▶ [Change listing data]:
▬▬▬▬▬▬

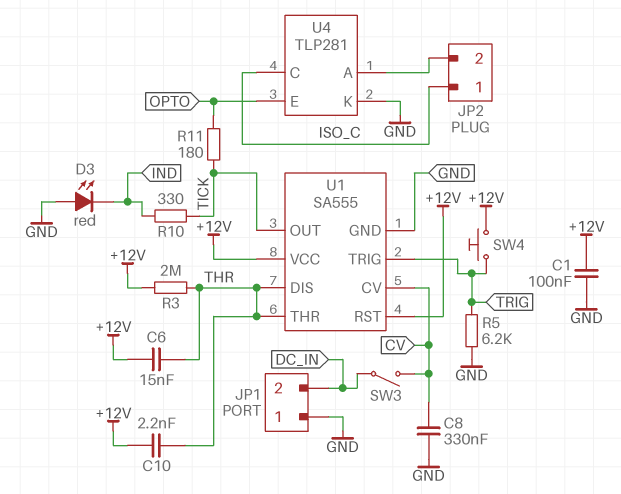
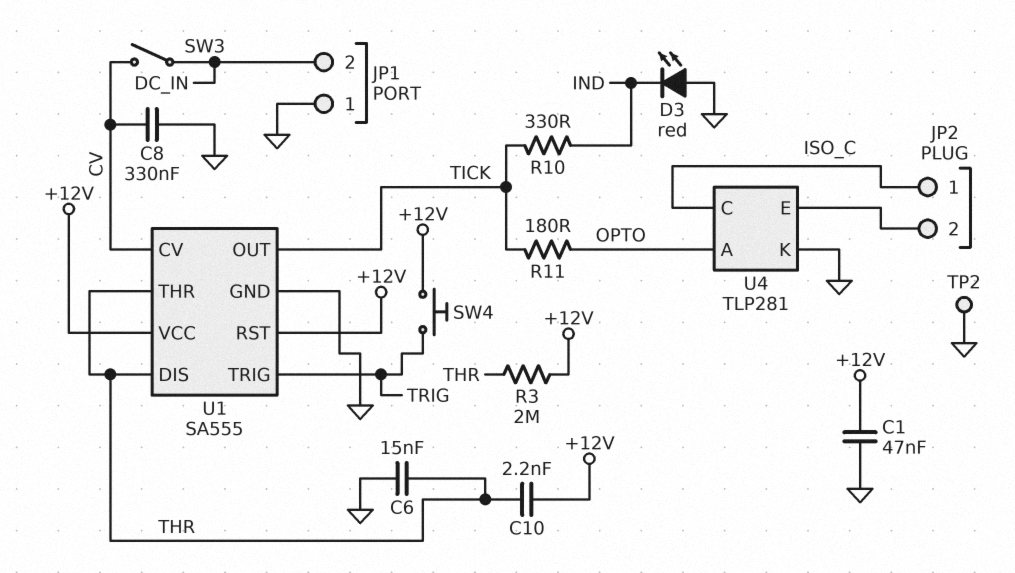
C1: 100nF (+12V, GND) -> 47nF (+12V, GND)
C6: 15nF (+12V, THR) -> 15nF (GND, THR)
R5: 6.2k (GND, TRIG) -> none
TP2: none -> test point (GND)
U4 pin A: JP2/2 -> OPTO
U4 pin E: OPTO -> JP2/2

▬▬▬▬▬▬

▶ [Task objective]:
Retype each entry exactly as it appears, excluding any image.

▶ [Task solution]:
C1: 100nF (+12V, GND) -> 47nF (+12V, GND)
C6: 15nF (+12V, THR) -> 15nF (GND, THR)
R5: 6.2k (GND, TRIG) -> none
TP2: none -> test point (GND)
U4 pin A: JP2/2 -> OPTO
U4 pin E: OPTO -> JP2/2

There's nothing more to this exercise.